=== Problem statement ===
Which lines of the entries below run from the one holding "camera: 125 degrees right, 5 degrees down" to the one holding "camera: 20 degrees right, 5 degrees down", inclusive? Set down exactly those lines and no others.

Start of Data shown

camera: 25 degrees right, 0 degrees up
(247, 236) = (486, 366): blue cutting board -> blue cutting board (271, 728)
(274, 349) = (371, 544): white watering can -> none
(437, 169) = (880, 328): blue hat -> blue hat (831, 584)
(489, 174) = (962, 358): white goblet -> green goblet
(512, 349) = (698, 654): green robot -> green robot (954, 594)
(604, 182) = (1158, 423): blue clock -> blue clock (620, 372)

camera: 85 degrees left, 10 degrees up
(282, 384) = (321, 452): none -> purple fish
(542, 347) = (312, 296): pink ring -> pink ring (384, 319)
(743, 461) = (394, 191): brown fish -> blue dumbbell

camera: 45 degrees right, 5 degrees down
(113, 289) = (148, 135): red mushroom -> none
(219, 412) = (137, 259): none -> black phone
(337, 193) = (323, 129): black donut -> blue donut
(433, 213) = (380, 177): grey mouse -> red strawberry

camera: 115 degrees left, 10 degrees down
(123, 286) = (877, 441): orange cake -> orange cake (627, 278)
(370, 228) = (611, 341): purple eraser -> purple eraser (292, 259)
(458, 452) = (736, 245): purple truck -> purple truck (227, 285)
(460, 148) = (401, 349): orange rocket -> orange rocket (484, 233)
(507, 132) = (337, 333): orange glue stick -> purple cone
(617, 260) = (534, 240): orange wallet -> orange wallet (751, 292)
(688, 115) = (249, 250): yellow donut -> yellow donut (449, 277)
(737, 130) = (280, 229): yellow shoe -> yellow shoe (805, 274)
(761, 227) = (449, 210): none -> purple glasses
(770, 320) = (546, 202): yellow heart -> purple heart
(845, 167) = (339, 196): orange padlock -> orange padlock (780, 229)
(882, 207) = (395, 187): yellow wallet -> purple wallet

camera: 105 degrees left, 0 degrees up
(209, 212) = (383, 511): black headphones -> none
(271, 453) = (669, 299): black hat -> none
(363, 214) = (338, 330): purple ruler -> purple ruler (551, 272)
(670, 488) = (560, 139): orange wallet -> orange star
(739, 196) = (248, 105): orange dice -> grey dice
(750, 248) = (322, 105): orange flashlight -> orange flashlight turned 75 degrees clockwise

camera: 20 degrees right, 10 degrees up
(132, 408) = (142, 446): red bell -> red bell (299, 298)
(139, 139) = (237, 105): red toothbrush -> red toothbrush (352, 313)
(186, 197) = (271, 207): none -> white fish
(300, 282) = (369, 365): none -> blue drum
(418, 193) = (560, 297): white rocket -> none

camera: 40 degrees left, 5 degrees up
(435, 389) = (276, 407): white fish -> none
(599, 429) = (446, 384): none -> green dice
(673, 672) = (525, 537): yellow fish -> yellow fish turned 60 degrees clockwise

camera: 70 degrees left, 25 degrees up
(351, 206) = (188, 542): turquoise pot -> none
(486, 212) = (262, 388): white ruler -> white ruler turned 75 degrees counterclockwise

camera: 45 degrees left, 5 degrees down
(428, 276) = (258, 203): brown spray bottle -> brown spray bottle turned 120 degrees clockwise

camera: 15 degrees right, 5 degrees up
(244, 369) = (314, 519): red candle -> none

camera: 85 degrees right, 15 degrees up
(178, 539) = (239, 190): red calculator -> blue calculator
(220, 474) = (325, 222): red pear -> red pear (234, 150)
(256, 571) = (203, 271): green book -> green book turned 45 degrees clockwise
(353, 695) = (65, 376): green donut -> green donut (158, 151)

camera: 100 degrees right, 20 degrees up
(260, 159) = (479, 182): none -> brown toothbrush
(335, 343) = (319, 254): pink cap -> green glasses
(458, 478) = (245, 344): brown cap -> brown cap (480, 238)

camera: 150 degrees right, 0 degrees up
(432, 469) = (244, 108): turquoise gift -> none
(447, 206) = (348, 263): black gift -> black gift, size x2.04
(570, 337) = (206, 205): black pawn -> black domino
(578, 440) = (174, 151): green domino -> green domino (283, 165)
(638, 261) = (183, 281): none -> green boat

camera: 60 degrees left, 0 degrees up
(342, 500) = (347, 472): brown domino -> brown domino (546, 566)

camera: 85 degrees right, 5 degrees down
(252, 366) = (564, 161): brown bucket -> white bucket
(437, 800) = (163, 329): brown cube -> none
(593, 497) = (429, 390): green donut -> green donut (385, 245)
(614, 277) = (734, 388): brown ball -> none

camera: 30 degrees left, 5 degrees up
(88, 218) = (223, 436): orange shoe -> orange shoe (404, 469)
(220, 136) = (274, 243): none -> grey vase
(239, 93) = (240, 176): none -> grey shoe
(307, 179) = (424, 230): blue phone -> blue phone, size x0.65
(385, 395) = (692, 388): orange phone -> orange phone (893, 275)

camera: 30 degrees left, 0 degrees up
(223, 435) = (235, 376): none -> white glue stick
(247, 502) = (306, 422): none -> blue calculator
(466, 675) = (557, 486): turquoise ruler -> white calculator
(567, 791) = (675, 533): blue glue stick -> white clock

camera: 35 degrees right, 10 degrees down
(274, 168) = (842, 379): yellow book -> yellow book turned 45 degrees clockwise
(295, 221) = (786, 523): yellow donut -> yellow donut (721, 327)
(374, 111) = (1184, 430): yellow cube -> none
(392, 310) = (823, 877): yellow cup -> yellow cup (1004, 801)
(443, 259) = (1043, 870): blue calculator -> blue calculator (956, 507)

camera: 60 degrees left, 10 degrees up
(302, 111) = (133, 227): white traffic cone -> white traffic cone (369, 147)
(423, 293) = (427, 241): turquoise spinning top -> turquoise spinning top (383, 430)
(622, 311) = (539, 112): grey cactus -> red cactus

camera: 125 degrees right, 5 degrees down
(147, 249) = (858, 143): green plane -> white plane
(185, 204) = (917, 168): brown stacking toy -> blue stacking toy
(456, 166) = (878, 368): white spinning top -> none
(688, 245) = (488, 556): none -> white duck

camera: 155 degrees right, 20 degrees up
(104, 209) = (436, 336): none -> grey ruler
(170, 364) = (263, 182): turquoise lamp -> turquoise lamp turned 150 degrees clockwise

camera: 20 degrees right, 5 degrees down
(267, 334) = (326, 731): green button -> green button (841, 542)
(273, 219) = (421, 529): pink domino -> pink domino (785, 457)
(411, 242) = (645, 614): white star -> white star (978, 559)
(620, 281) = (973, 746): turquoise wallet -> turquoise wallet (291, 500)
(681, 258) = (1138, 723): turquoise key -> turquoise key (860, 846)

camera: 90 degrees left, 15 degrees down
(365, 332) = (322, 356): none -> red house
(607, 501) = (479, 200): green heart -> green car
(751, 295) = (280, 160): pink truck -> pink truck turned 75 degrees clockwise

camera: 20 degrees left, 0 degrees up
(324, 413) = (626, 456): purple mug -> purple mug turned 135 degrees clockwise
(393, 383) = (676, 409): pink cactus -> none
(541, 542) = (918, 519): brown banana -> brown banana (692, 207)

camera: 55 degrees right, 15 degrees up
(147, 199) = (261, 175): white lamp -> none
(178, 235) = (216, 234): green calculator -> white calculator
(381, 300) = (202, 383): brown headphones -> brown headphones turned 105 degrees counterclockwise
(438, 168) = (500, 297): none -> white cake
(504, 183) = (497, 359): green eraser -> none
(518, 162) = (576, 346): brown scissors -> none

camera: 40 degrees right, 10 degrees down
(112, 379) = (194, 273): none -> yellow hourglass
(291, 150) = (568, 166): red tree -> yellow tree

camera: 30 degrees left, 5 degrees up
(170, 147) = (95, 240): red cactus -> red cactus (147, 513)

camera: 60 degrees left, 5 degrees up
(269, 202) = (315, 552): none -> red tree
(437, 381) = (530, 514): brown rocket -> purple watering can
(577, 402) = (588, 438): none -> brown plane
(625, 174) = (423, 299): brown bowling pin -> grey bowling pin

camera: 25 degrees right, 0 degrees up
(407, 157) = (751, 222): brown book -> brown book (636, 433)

End of Data shown

=== Finished exercise ===
camera: 125 degrees right, 5 degrees down
(147, 249) = (858, 143): green plane -> white plane
(185, 204) = (917, 168): brown stacking toy -> blue stacking toy
(456, 166) = (878, 368): white spinning top -> none
(688, 245) = (488, 556): none -> white duck

camera: 155 degrees right, 20 degrees up
(104, 209) = (436, 336): none -> grey ruler
(170, 364) = (263, 182): turquoise lamp -> turquoise lamp turned 150 degrees clockwise

camera: 20 degrees right, 5 degrees down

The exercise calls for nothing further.